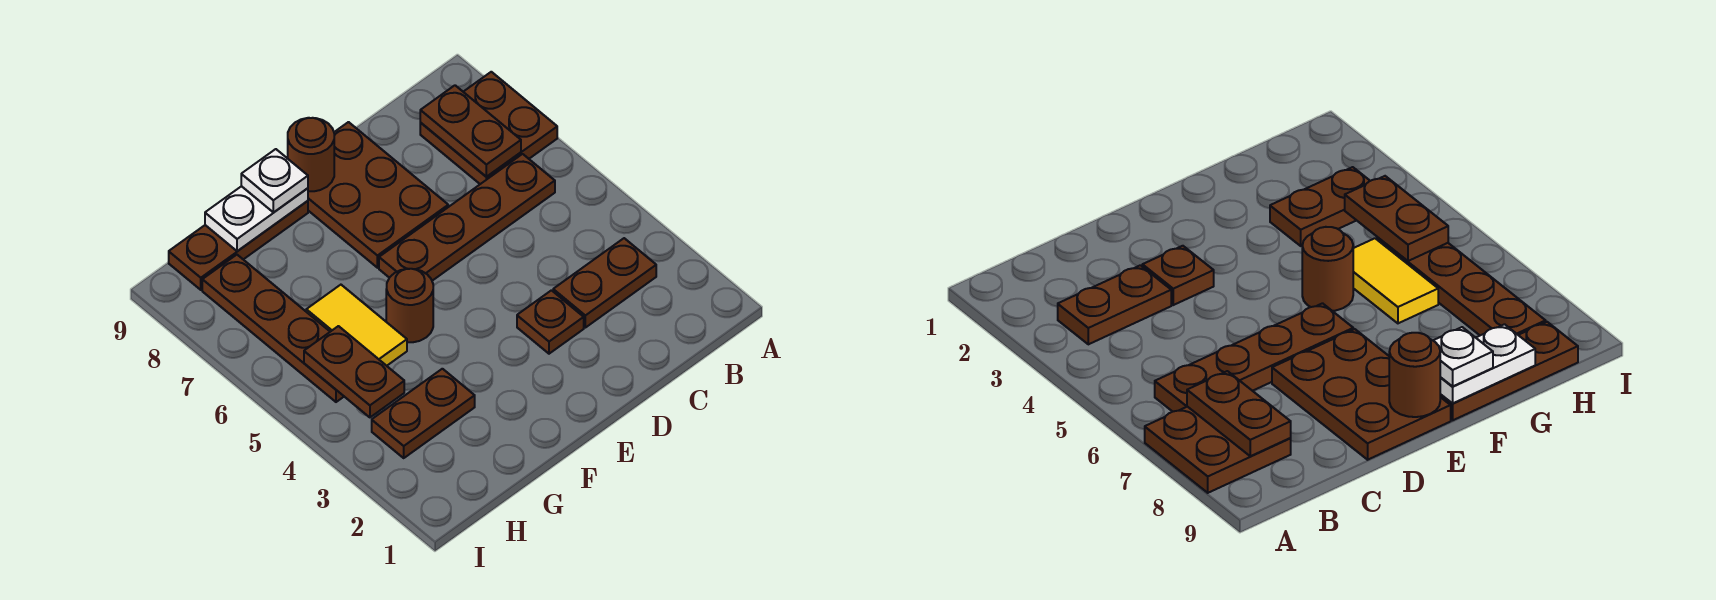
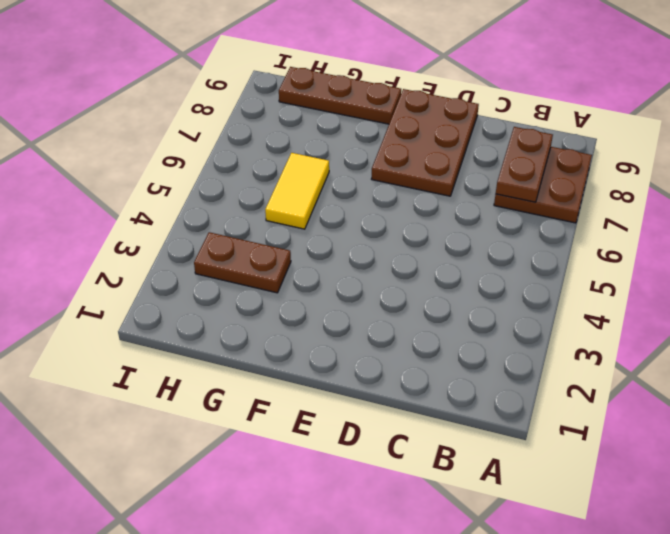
none -> brown plate B3:C3 level 1
none -> brown plate B6:E6 level 1
none -> brown plate D3 level 1

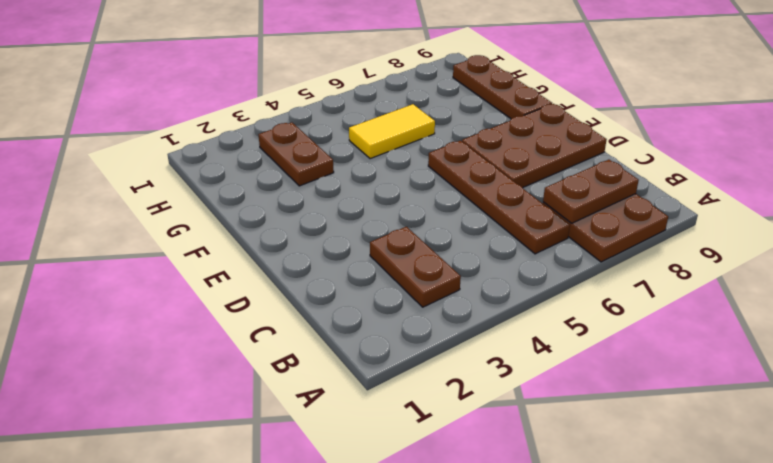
none -> brown plate D3 level 1
none -> brown round brick F5 level 1
none -> brown plate H5:H8 level 1

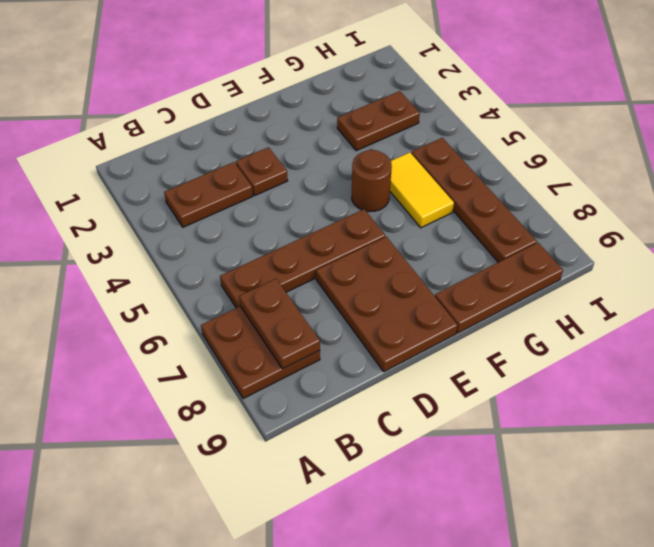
none -> brown round brick E9 level 2
none -> white plate F9:G9 level 2
none -> brown plate H4:H5 level 2

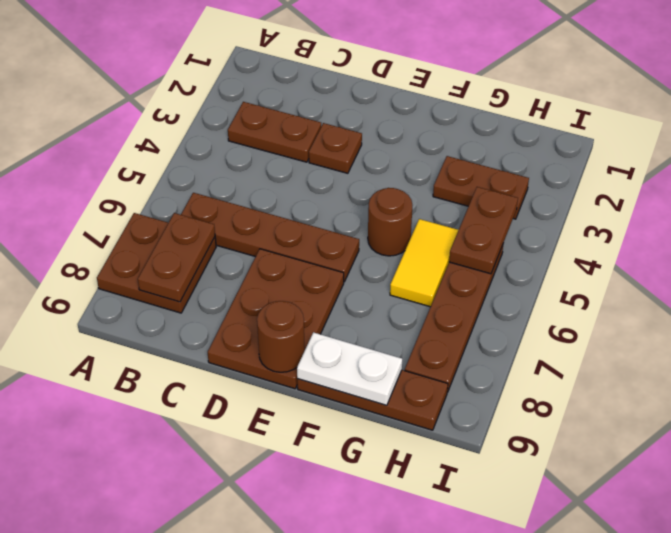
none -> white plate F9 level 3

● **Task to carry out**:
Would you repeat the listing above exactly, minus the images?

● **Result for this task**:
none -> brown plate B3:C3 level 1
none -> brown plate B6:E6 level 1
none -> brown plate D3 level 1

none -> brown plate D3 level 1
none -> brown round brick F5 level 1
none -> brown plate H5:H8 level 1

none -> brown round brick E9 level 2
none -> white plate F9:G9 level 2
none -> brown plate H4:H5 level 2

none -> white plate F9 level 3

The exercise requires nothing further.